Below are the records. Retype exactly the lines between the lines holding "yellow star: (151, 56)" and "green arrow: (99, 15)", inclusive.

(RAW DATA):
-- Opening Marker --
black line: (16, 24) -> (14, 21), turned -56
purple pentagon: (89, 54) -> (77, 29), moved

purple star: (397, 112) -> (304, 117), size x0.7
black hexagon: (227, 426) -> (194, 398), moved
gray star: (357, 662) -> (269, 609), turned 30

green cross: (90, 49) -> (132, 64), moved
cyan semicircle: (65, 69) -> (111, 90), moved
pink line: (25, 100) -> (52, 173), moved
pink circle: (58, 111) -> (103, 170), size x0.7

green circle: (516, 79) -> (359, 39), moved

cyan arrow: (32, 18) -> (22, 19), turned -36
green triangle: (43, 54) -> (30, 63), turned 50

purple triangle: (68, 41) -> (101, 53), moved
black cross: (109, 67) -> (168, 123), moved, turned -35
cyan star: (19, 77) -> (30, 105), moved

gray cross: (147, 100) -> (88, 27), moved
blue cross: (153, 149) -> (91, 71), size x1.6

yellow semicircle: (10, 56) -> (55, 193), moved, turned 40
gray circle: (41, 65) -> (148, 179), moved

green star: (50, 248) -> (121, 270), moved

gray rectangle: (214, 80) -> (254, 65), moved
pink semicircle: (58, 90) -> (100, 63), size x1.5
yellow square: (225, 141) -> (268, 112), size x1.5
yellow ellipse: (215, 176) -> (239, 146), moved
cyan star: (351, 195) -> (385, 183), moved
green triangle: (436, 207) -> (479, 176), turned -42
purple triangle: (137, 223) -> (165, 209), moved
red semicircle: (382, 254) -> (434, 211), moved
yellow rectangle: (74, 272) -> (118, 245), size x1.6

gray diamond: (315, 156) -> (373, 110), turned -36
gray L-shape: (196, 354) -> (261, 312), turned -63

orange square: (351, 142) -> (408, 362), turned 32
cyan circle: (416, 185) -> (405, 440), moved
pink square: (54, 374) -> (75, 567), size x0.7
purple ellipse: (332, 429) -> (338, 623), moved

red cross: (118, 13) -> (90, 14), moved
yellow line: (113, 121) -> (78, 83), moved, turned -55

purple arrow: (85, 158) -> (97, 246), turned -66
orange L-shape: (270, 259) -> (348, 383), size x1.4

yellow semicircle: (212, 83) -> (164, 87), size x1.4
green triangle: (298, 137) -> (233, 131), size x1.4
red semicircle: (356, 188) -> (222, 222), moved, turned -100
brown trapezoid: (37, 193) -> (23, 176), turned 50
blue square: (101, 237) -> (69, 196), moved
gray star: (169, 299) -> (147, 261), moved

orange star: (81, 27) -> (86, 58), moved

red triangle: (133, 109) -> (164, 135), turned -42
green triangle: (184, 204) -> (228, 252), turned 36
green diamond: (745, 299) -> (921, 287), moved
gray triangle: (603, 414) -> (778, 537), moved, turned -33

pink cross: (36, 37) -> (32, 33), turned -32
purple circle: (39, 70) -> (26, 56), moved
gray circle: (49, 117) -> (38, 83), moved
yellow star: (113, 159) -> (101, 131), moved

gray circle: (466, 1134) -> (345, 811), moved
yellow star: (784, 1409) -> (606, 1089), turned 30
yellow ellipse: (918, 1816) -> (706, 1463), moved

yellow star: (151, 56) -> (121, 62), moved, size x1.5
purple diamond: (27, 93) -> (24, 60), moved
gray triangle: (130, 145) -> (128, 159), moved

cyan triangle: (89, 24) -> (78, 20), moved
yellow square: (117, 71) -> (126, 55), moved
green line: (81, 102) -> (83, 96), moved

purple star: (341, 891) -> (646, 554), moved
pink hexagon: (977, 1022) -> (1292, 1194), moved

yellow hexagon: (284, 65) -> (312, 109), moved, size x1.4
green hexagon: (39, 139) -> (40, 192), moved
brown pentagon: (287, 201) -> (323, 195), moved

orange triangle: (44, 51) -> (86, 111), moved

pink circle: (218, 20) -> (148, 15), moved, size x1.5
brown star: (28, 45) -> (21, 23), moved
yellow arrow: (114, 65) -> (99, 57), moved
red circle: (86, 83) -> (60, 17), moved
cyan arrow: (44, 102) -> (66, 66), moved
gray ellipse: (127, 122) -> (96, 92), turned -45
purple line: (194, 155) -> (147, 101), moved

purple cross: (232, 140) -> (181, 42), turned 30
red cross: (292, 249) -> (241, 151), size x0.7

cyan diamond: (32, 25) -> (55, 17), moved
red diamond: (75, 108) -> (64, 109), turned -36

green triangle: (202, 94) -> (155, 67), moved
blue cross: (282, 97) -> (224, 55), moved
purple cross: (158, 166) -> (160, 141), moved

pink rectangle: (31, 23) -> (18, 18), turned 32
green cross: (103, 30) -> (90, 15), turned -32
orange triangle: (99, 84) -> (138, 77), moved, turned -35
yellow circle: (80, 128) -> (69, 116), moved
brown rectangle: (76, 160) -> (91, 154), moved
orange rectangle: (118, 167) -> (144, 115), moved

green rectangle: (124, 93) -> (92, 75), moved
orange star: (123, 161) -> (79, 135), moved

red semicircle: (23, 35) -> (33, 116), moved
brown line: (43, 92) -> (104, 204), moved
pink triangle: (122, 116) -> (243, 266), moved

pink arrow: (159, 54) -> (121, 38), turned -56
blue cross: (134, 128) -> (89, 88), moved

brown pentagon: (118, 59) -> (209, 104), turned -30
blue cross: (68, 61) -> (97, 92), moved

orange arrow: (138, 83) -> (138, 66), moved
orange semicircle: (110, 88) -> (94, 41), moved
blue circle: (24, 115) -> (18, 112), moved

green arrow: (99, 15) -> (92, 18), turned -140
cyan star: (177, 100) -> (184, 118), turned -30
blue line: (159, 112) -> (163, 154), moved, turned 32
-- Closing Marker --
(RESPONSE TO THIS TASK):
yellow star: (151, 56) -> (121, 62), moved, size x1.5
purple diamond: (27, 93) -> (24, 60), moved
gray triangle: (130, 145) -> (128, 159), moved

cyan triangle: (89, 24) -> (78, 20), moved
yellow square: (117, 71) -> (126, 55), moved
green line: (81, 102) -> (83, 96), moved

purple star: (341, 891) -> (646, 554), moved
pink hexagon: (977, 1022) -> (1292, 1194), moved

yellow hexagon: (284, 65) -> (312, 109), moved, size x1.4
green hexagon: (39, 139) -> (40, 192), moved
brown pentagon: (287, 201) -> (323, 195), moved

orange triangle: (44, 51) -> (86, 111), moved

pink circle: (218, 20) -> (148, 15), moved, size x1.5
brown star: (28, 45) -> (21, 23), moved
yellow arrow: (114, 65) -> (99, 57), moved
red circle: (86, 83) -> (60, 17), moved
cyan arrow: (44, 102) -> (66, 66), moved
gray ellipse: (127, 122) -> (96, 92), turned -45
purple line: (194, 155) -> (147, 101), moved

purple cross: (232, 140) -> (181, 42), turned 30
red cross: (292, 249) -> (241, 151), size x0.7

cyan diamond: (32, 25) -> (55, 17), moved
red diamond: (75, 108) -> (64, 109), turned -36

green triangle: (202, 94) -> (155, 67), moved
blue cross: (282, 97) -> (224, 55), moved
purple cross: (158, 166) -> (160, 141), moved

pink rectangle: (31, 23) -> (18, 18), turned 32
green cross: (103, 30) -> (90, 15), turned -32
orange triangle: (99, 84) -> (138, 77), moved, turned -35
yellow circle: (80, 128) -> (69, 116), moved
brown rectangle: (76, 160) -> (91, 154), moved
orange rectangle: (118, 167) -> (144, 115), moved

green rectangle: (124, 93) -> (92, 75), moved
orange star: (123, 161) -> (79, 135), moved

red semicircle: (23, 35) -> (33, 116), moved
brown line: (43, 92) -> (104, 204), moved
pink triangle: (122, 116) -> (243, 266), moved

pink arrow: (159, 54) -> (121, 38), turned -56
blue cross: (134, 128) -> (89, 88), moved

brown pentagon: (118, 59) -> (209, 104), turned -30
blue cross: (68, 61) -> (97, 92), moved

orange arrow: (138, 83) -> (138, 66), moved
orange semicircle: (110, 88) -> (94, 41), moved
blue circle: (24, 115) -> (18, 112), moved

green arrow: (99, 15) -> (92, 18), turned -140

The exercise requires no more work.